=== Assignment ===
Filter the data below for the string "size" and copy each matching line.

(Data entries)
┌────────

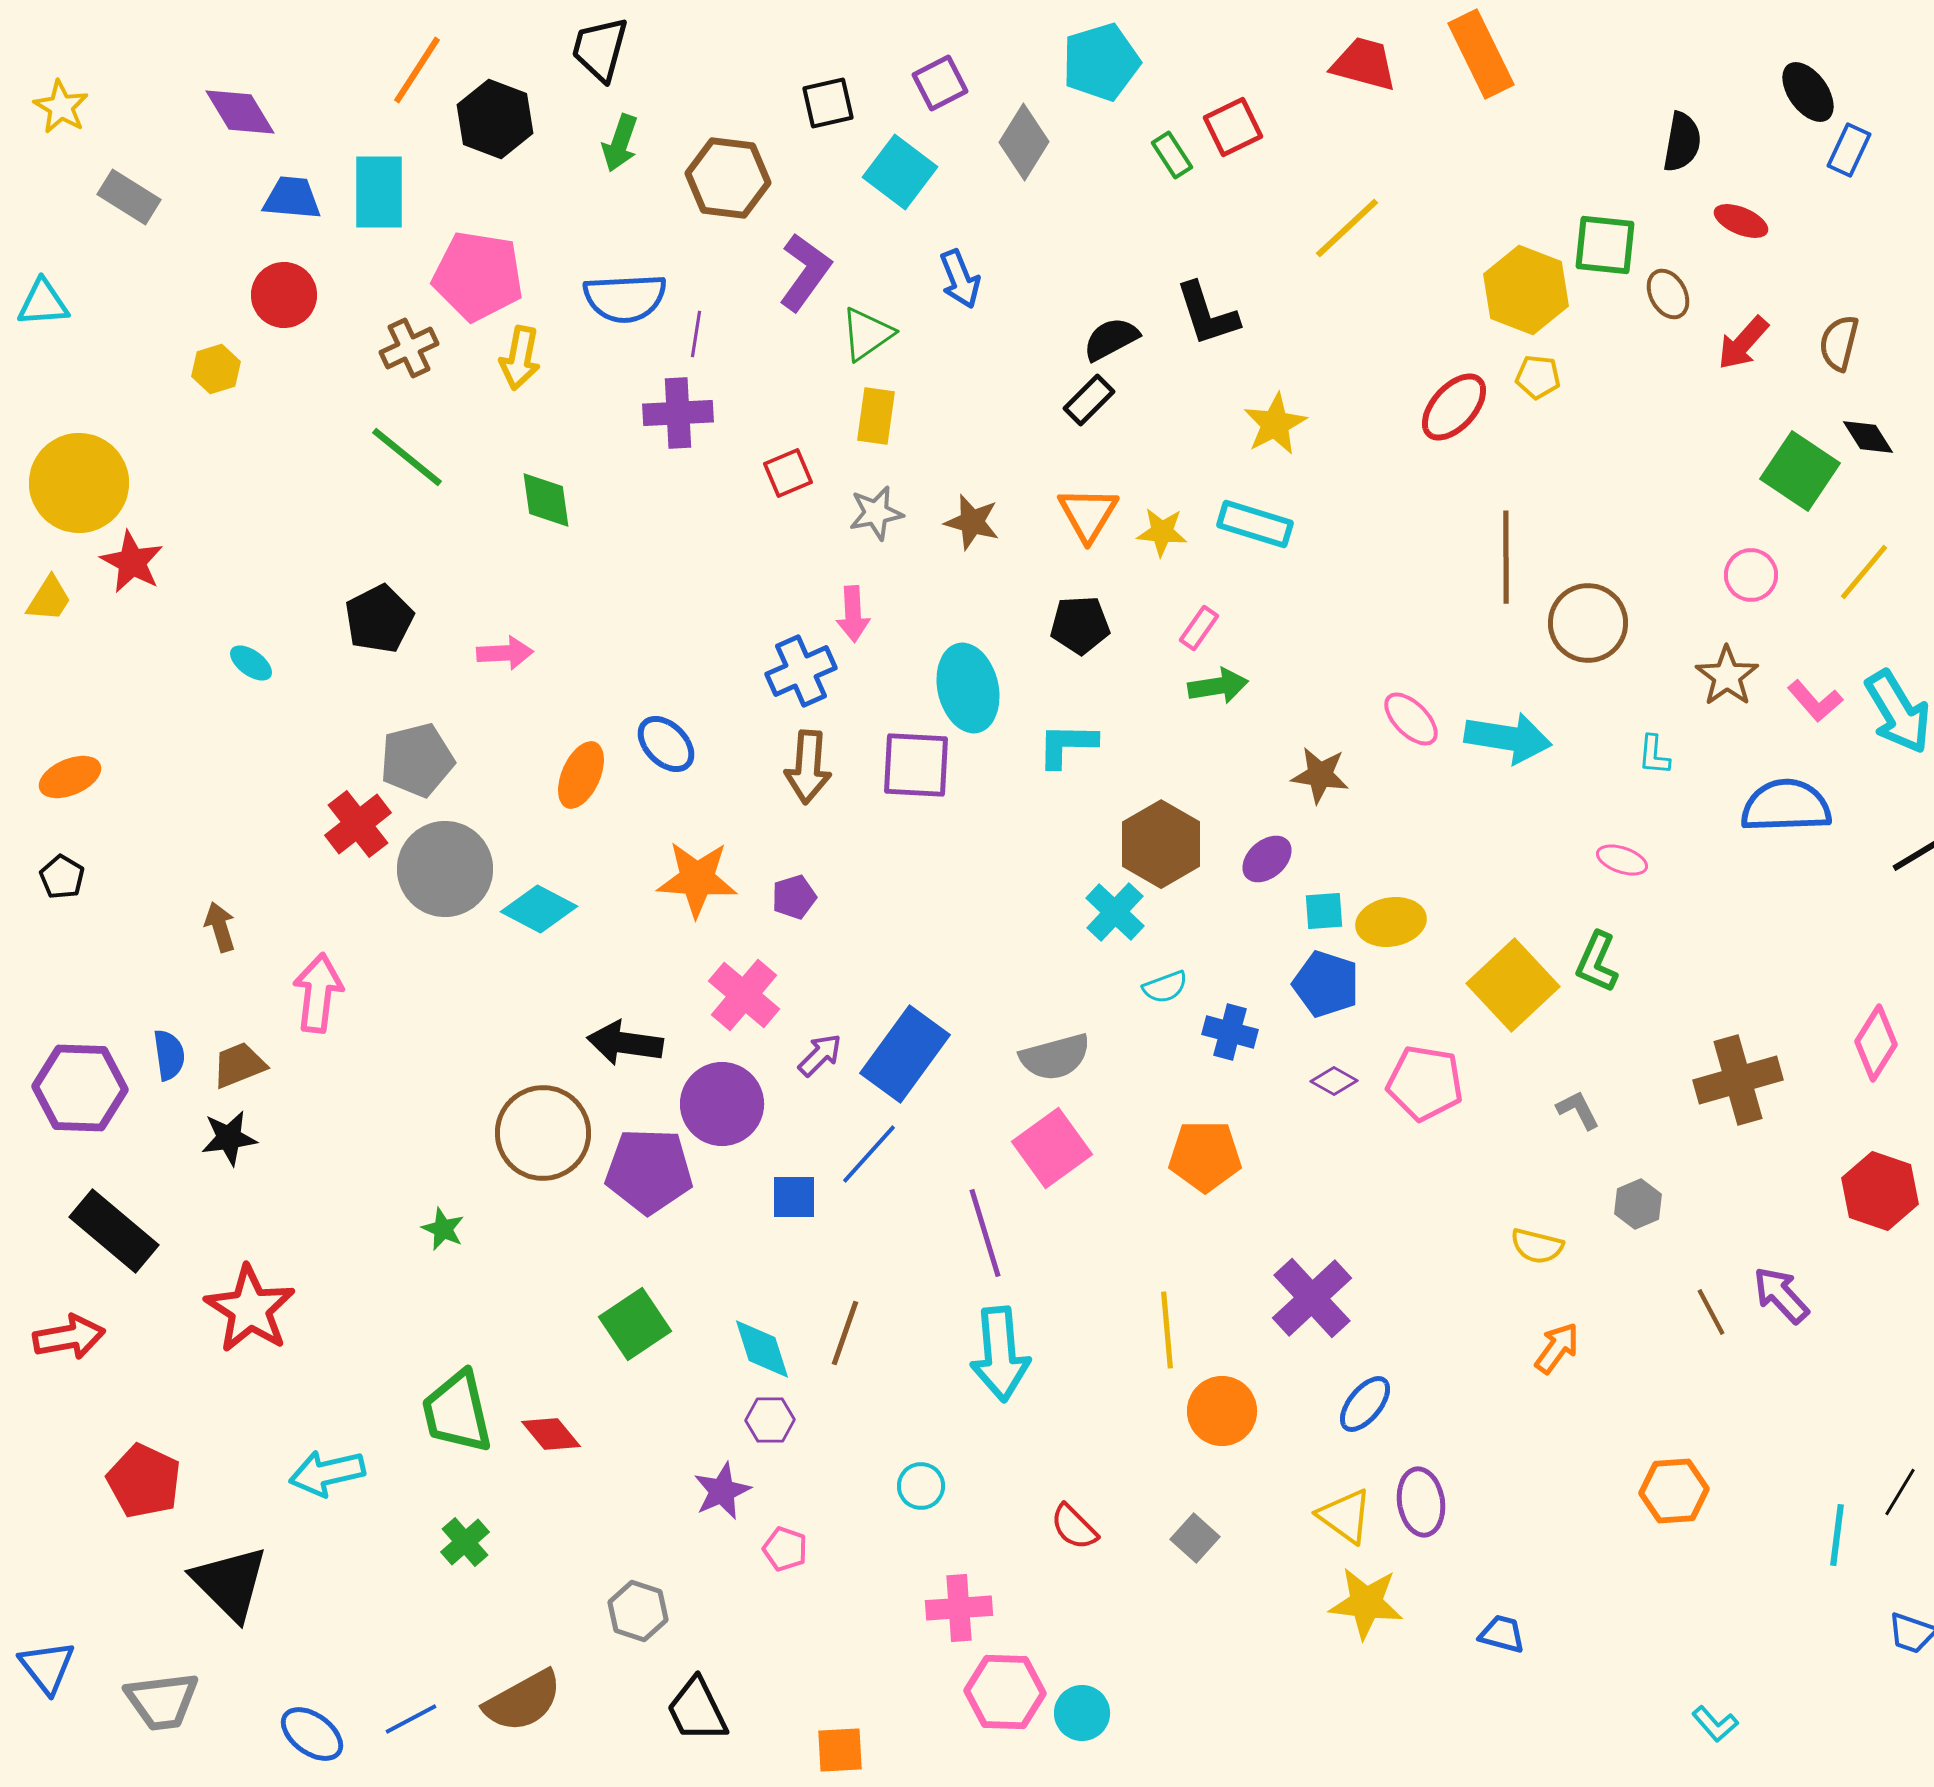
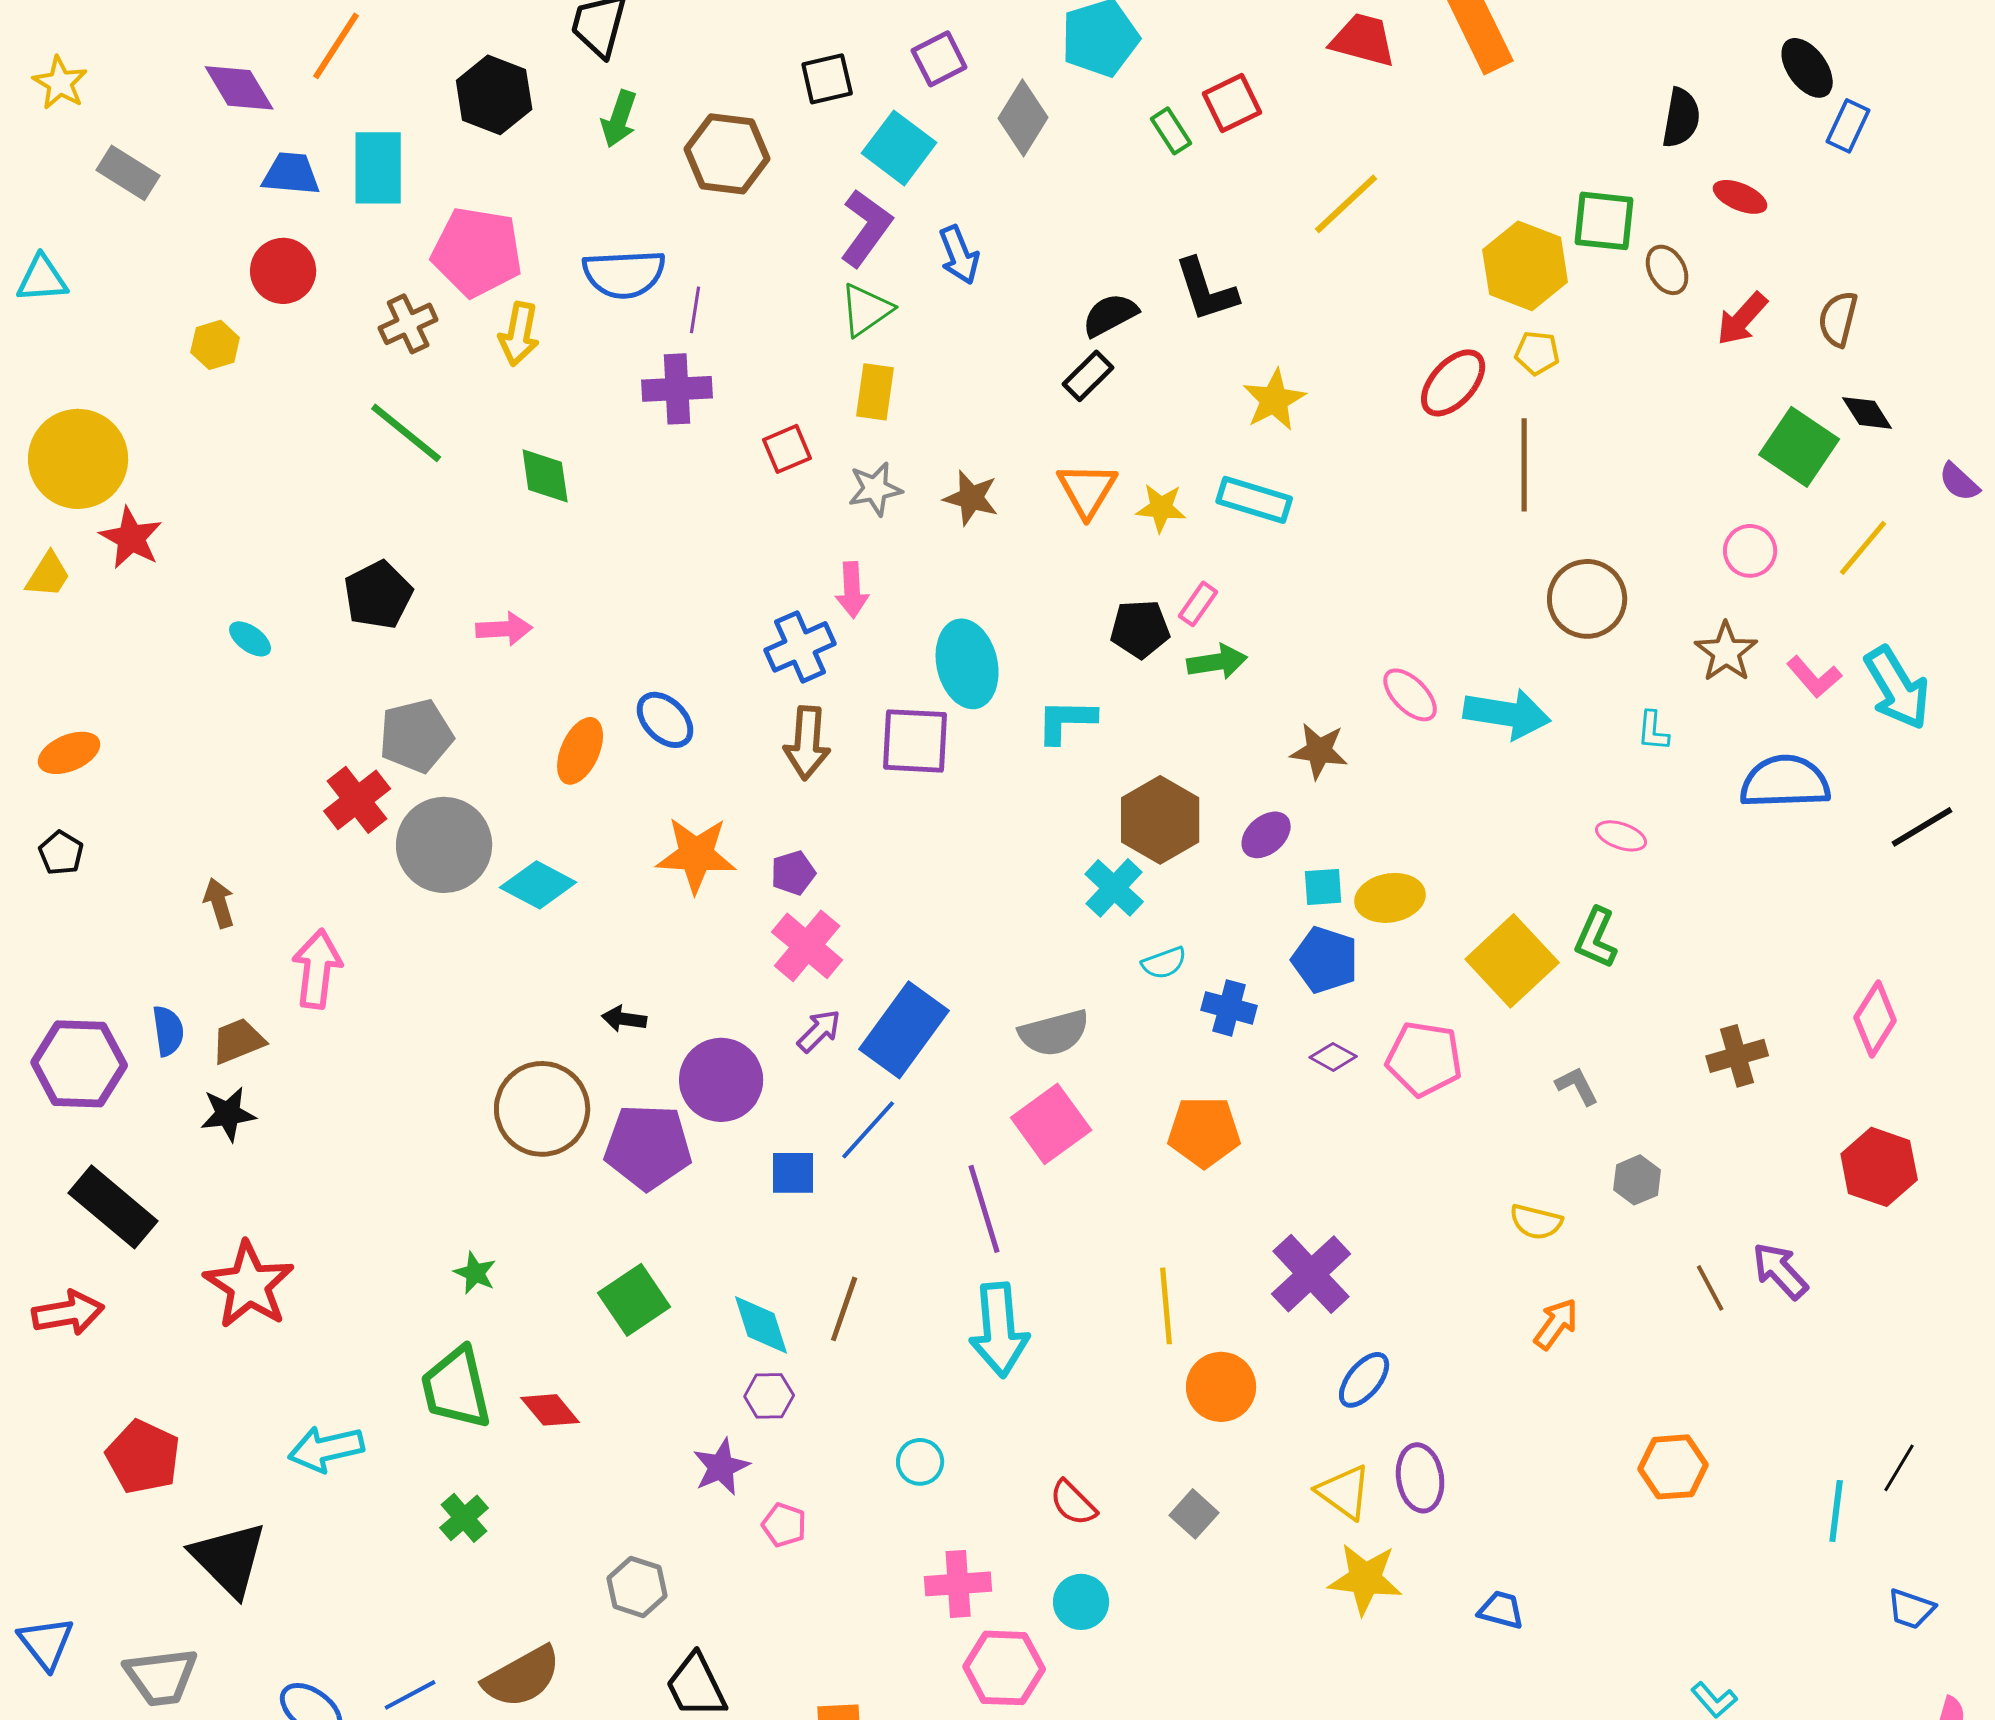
orange line: (417, 70) -> (336, 46), moved
purple L-shape: (805, 272) -> (866, 228), moved
brown line: (1506, 557) -> (1524, 465), moved
black pentagon: (1080, 625) -> (1140, 629), moved
pink cross: (744, 995) -> (807, 946), moved
black arrow: (625, 1043) -> (624, 1019), size x0.6
brown cross: (1738, 1080) -> (1737, 1056), size x0.7
green star: (443, 1229) -> (475, 1273), moved
cyan circle: (1082, 1713) -> (1081, 1602), moved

└────────

=== Task answer ===
black arrow: (625, 1043) -> (624, 1019), size x0.6
brown cross: (1738, 1080) -> (1737, 1056), size x0.7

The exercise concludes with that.